### PROBLEM TO WORK ON:
Every entry that follows must be written out exactly, apart from its pictures.

···

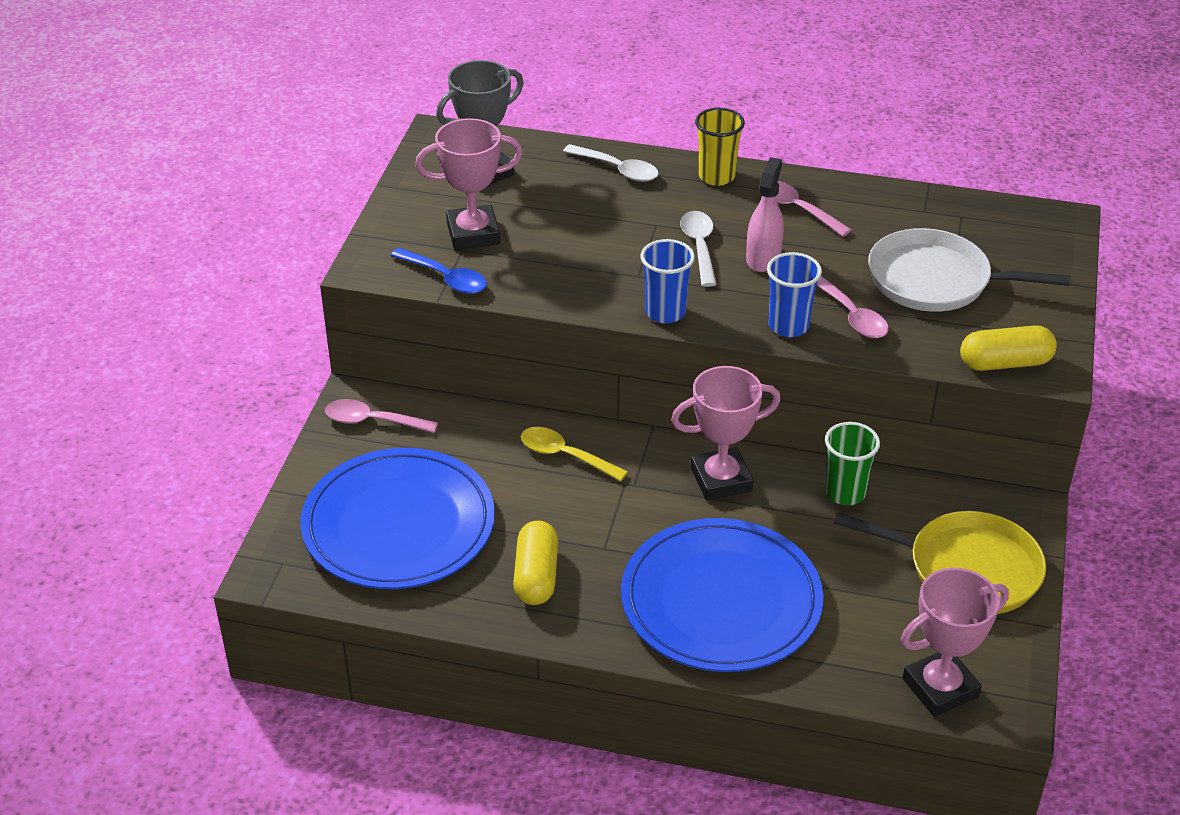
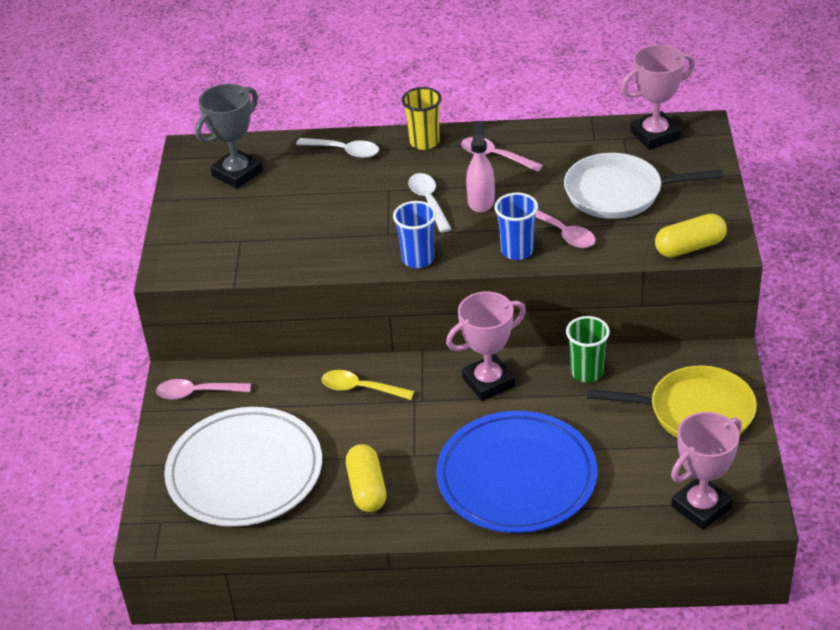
camera: 10 degrees left, 0 degrees up
blue plate [301,448,495,589] -> white plate [164,407,322,527]
blue spoon [390,248,487,294] -> none
pink trophy [415,118,523,250] -> pink trophy moved to [621,45,695,150]

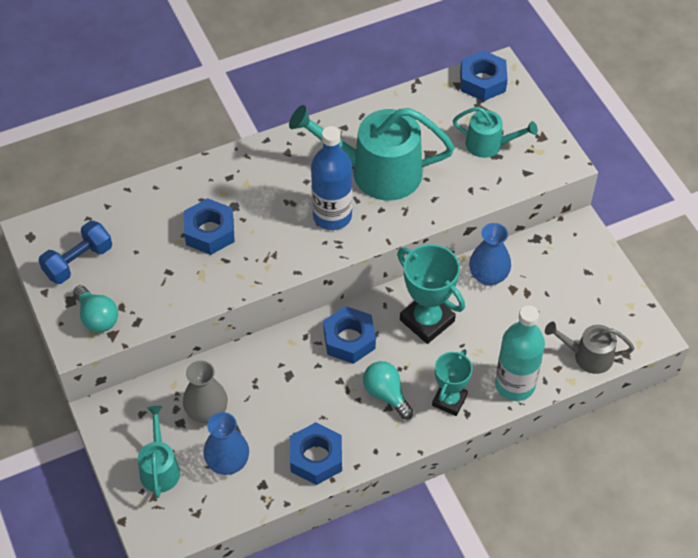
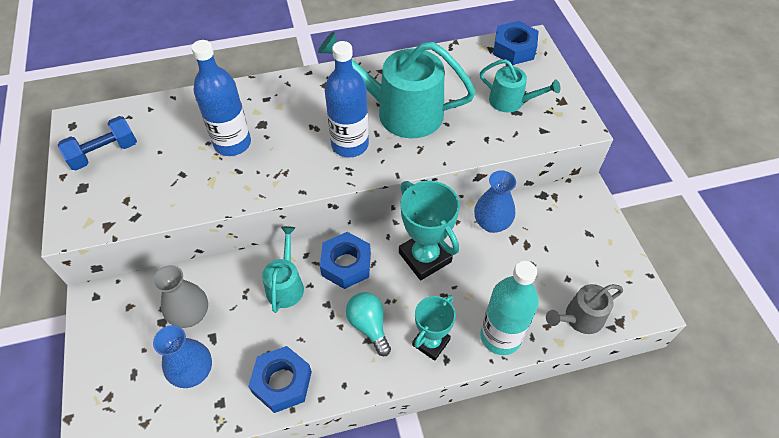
camera: 10 degrees right, 0 degrees up
turquoise light bulb [73,285,118,333] -> none
turquoise watering can [138,406,180,498] -> turquoise watering can moved to [262,226,304,313]
blue nut [184,198,235,255] -> blue bottle [191,40,251,156]
grey watering can [545,322,634,374] -> grey watering can turned 45 degrees counterclockwise [546,284,623,334]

···

### TASK RESPONSE:
camera: 10 degrees left, 0 degrees up
blue plate [301,448,495,589] -> white plate [164,407,322,527]
blue spoon [390,248,487,294] -> none
pink trophy [415,118,523,250] -> pink trophy moved to [621,45,695,150]

camera: 10 degrees right, 0 degrees up
turquoise light bulb [73,285,118,333] -> none
turquoise watering can [138,406,180,498] -> turquoise watering can moved to [262,226,304,313]
blue nut [184,198,235,255] -> blue bottle [191,40,251,156]
grey watering can [545,322,634,374] -> grey watering can turned 45 degrees counterclockwise [546,284,623,334]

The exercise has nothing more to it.